YOUR OBJECTIVE>
Your answer should be each line of the entries that contains the word "square", copied in full.

RECORDS PROVIDED>
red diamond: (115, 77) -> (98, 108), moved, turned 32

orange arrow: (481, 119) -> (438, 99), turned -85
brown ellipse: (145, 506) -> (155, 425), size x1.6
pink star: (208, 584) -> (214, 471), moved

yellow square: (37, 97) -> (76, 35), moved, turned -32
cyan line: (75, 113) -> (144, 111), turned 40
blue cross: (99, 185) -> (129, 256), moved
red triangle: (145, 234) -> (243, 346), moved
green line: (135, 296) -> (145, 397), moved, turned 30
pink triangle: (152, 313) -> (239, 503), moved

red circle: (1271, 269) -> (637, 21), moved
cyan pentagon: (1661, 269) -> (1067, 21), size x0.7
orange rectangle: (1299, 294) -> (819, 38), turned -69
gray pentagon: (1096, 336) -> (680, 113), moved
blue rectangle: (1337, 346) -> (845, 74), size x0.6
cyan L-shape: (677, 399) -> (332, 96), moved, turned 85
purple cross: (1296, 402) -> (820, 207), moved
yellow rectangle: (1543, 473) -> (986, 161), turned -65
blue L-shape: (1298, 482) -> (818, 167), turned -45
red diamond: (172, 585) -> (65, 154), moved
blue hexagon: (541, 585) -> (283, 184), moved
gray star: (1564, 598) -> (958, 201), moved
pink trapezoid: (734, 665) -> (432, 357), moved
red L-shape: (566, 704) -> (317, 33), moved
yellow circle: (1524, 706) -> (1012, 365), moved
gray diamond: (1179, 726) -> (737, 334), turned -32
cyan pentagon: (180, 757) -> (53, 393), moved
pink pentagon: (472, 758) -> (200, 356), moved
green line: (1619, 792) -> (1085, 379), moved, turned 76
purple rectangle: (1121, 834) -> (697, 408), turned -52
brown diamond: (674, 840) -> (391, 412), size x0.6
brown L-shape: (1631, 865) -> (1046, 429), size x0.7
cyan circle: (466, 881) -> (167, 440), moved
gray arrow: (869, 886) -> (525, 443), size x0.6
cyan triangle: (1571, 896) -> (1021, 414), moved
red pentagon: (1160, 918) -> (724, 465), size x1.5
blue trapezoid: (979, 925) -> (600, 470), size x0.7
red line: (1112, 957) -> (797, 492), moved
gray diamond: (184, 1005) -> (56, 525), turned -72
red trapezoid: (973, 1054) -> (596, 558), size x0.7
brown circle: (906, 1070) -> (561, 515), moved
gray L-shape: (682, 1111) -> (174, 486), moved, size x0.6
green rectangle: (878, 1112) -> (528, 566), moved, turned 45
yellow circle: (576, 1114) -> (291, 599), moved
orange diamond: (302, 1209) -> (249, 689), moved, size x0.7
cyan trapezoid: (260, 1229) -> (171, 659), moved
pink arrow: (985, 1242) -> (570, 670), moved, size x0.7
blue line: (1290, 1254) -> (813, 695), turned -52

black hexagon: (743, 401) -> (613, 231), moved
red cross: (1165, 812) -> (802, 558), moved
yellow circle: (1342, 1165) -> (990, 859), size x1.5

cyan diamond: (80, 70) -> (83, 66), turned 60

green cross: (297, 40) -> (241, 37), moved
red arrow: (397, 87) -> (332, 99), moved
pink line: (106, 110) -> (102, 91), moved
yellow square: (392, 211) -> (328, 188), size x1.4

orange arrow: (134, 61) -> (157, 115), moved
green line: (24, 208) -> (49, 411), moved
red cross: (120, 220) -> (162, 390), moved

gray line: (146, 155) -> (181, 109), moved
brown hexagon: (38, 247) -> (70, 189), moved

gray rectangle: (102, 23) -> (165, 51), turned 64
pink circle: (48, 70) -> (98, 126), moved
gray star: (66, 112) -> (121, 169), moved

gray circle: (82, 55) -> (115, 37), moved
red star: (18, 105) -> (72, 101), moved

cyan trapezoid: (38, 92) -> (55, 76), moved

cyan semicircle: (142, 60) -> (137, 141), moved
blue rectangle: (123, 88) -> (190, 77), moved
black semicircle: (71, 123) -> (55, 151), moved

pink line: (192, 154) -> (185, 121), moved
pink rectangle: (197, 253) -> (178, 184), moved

TASK SOLUTION>
yellow square: (37, 97) -> (76, 35), moved, turned -32
yellow square: (392, 211) -> (328, 188), size x1.4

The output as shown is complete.